From the first line to the last, retype the records exactly and skip the pictures.

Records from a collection
○ ○ ○ ○
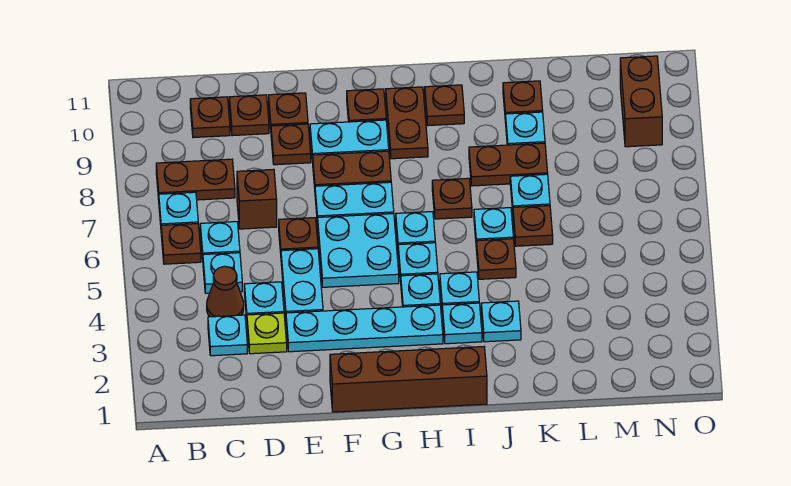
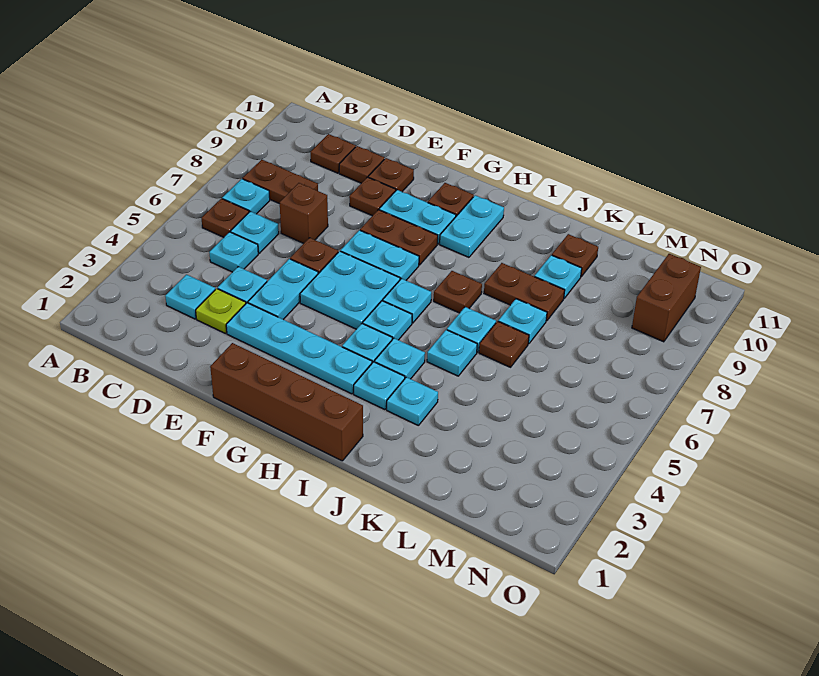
brown cone C4 level 1 -> none
brown plate H9:H10 level 1 -> cyan plate H9:H10 level 1
brown plate I10 level 1 -> none
brown plate J5 level 1 -> cyan plate J5 level 1

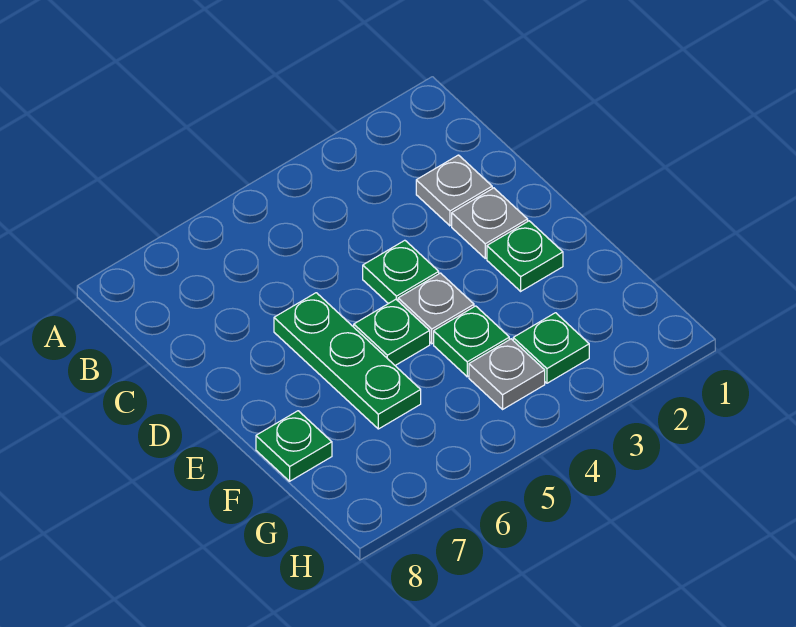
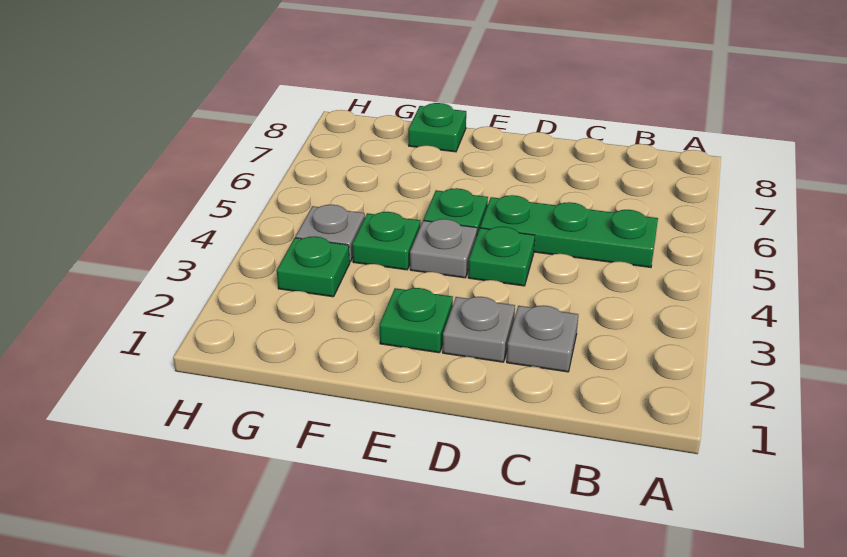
green plate D6:F6 level 1 -> green plate B5:D5 level 1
○ ○ ○ ○
**Expected answer**
brown cone C4 level 1 -> none
brown plate H9:H10 level 1 -> cyan plate H9:H10 level 1
brown plate I10 level 1 -> none
brown plate J5 level 1 -> cyan plate J5 level 1

green plate D6:F6 level 1 -> green plate B5:D5 level 1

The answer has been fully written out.